→ About this exercise: Repeat the data in full and exactly. Leave the pictures out.

→ Material supplied:
_ _ _ _ _ _ _

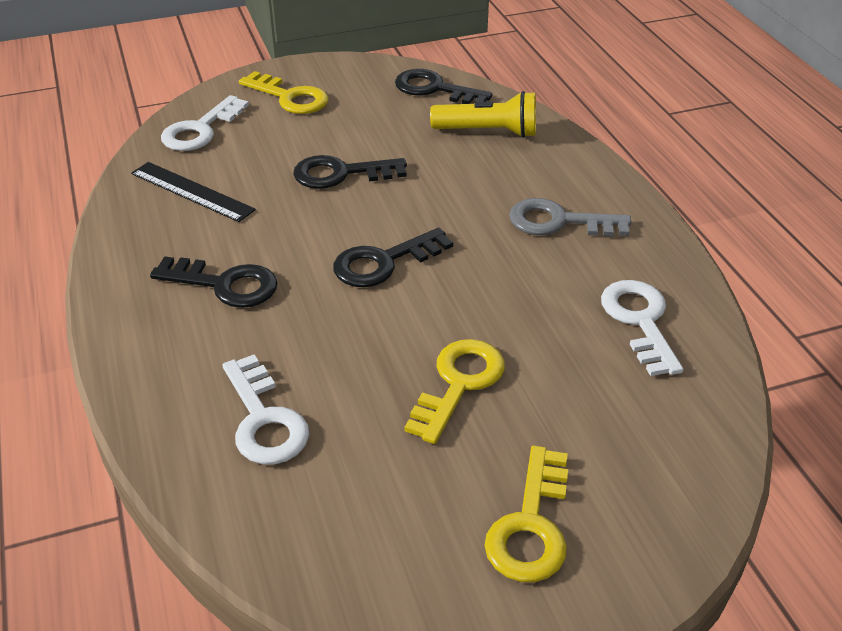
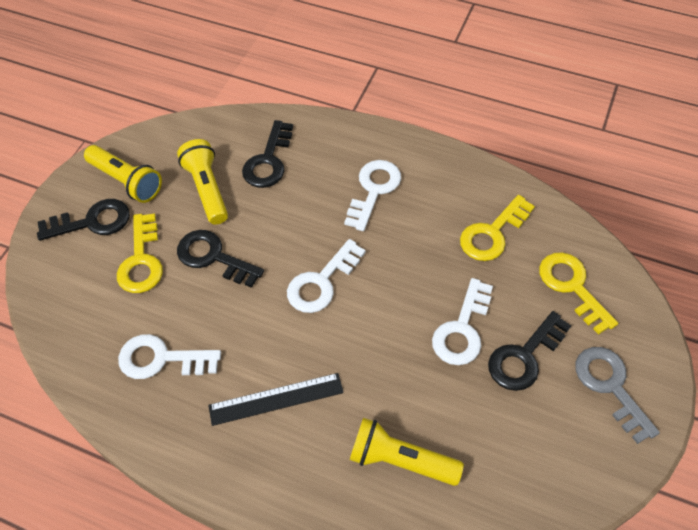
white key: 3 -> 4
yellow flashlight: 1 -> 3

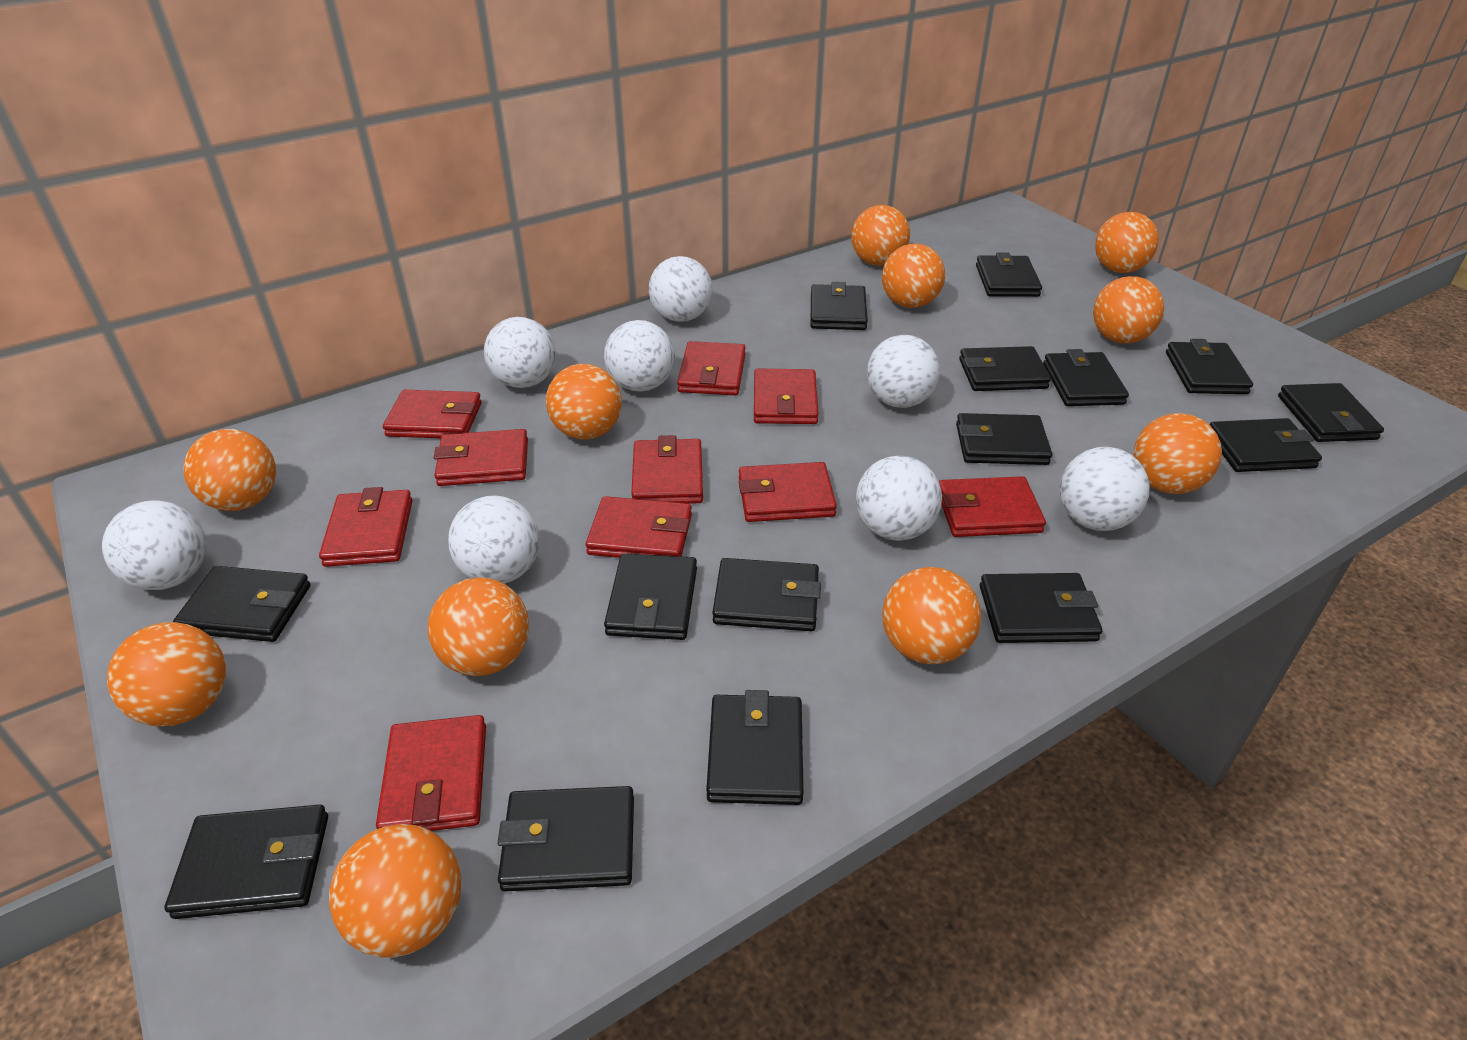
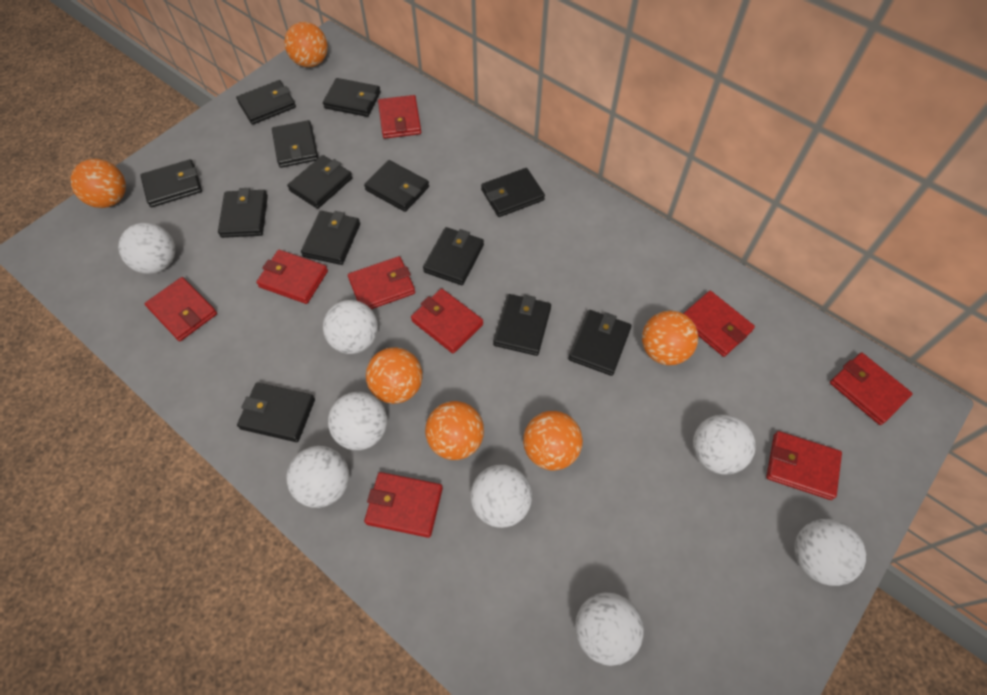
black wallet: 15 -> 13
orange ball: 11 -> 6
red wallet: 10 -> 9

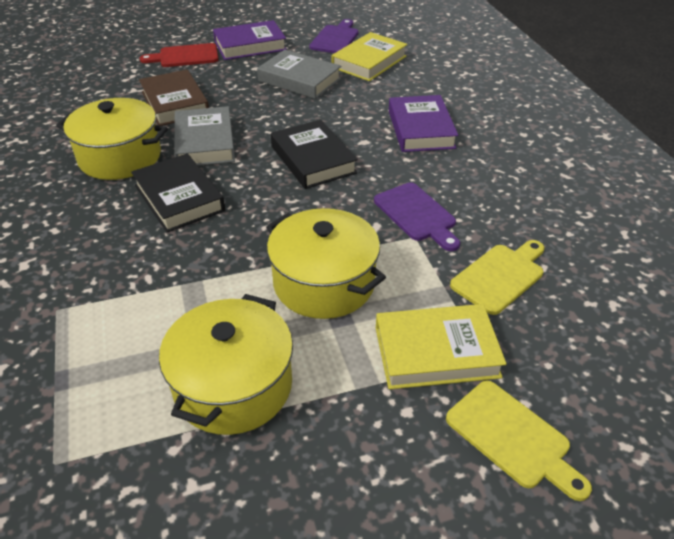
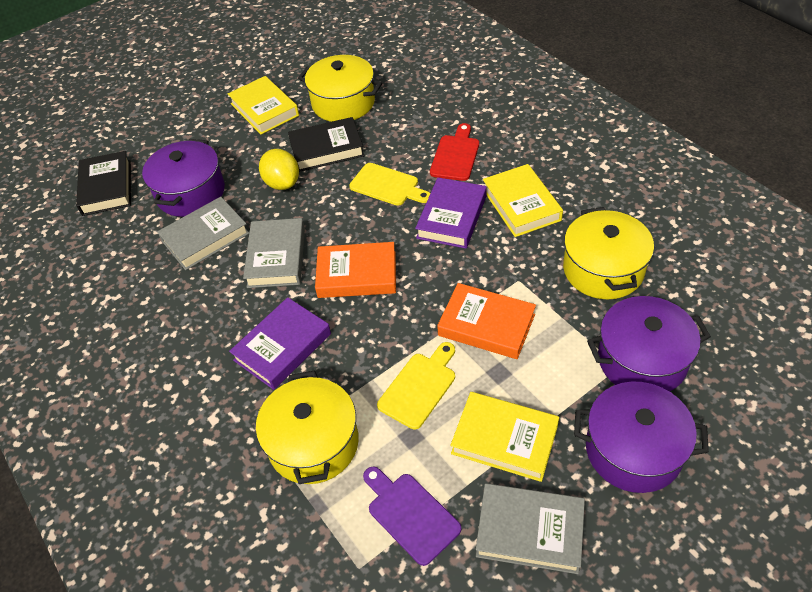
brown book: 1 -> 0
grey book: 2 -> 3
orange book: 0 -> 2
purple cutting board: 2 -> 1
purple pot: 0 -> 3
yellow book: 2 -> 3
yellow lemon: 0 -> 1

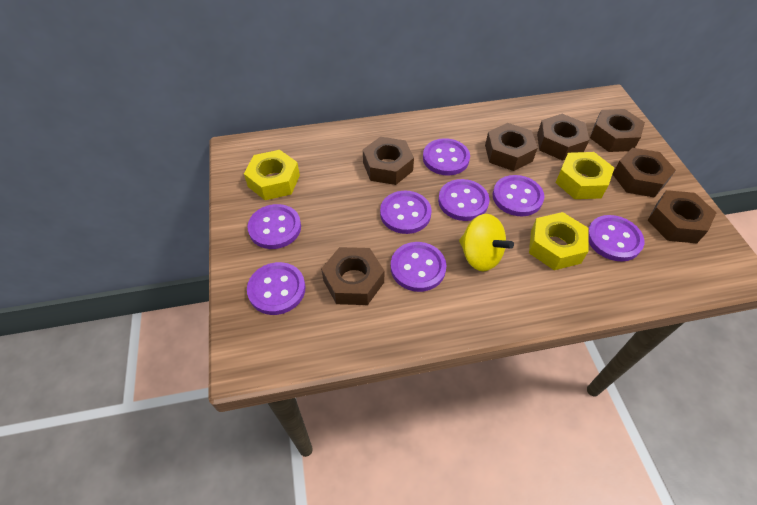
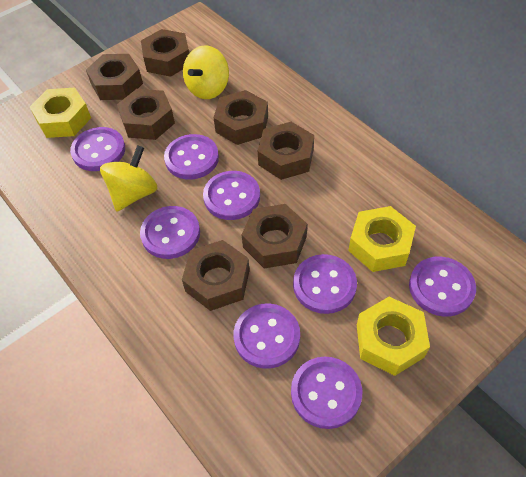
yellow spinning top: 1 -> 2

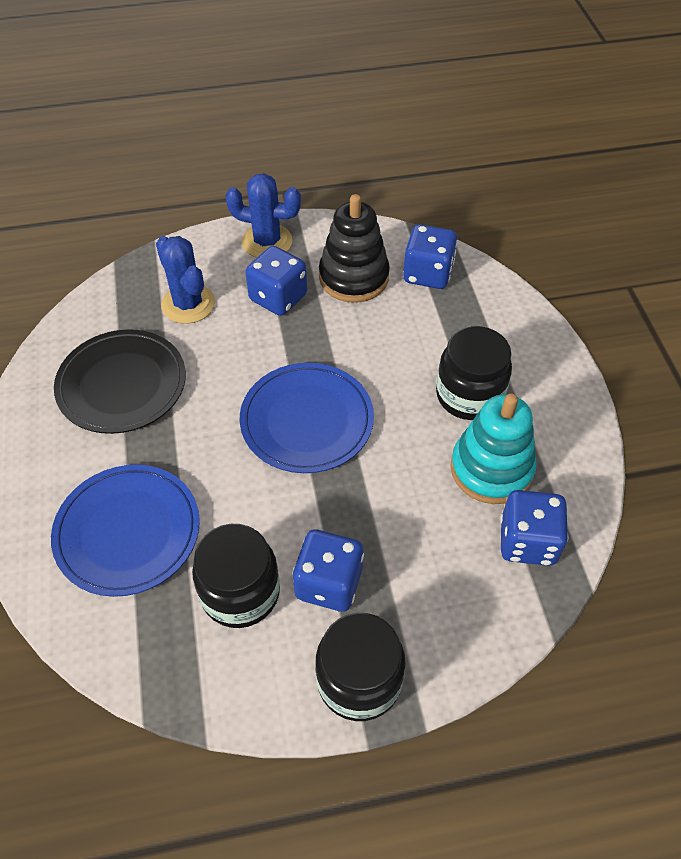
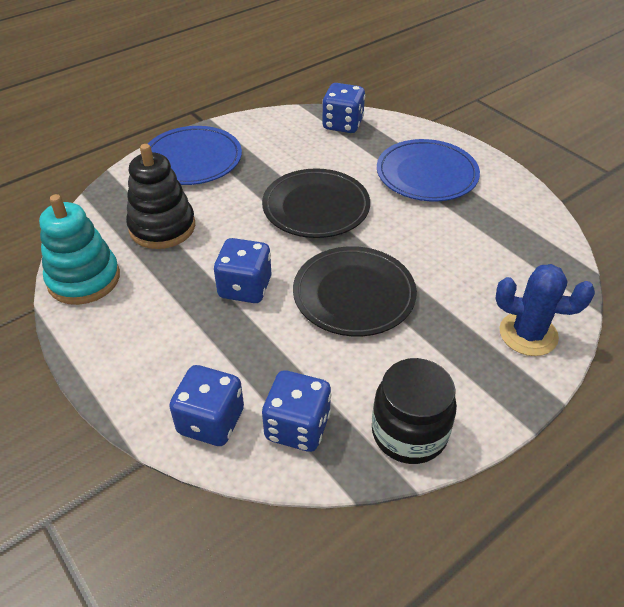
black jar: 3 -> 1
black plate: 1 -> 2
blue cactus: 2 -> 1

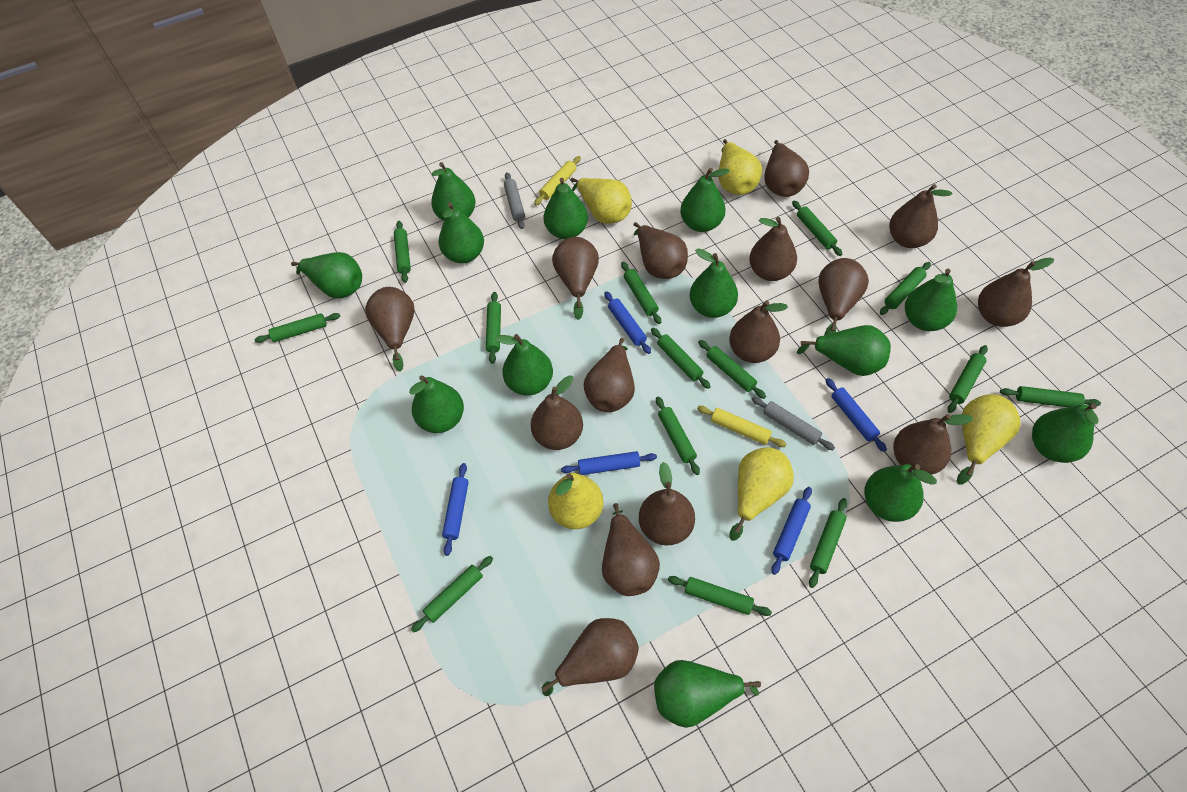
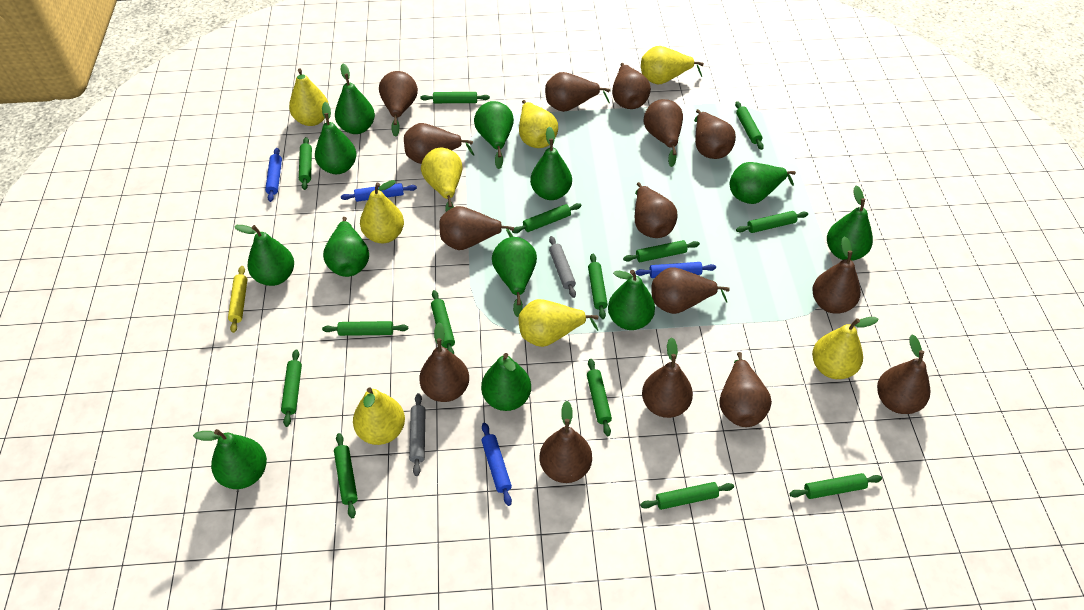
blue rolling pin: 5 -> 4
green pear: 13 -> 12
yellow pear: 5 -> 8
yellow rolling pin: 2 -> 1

_ _ _ _ _ _ _

→ Written reply:
white key: 3 -> 4
yellow flashlight: 1 -> 3

black wallet: 15 -> 13
orange ball: 11 -> 6
red wallet: 10 -> 9

brown book: 1 -> 0
grey book: 2 -> 3
orange book: 0 -> 2
purple cutting board: 2 -> 1
purple pot: 0 -> 3
yellow book: 2 -> 3
yellow lemon: 0 -> 1

yellow spinning top: 1 -> 2

black jar: 3 -> 1
black plate: 1 -> 2
blue cactus: 2 -> 1

blue rolling pin: 5 -> 4
green pear: 13 -> 12
yellow pear: 5 -> 8
yellow rolling pin: 2 -> 1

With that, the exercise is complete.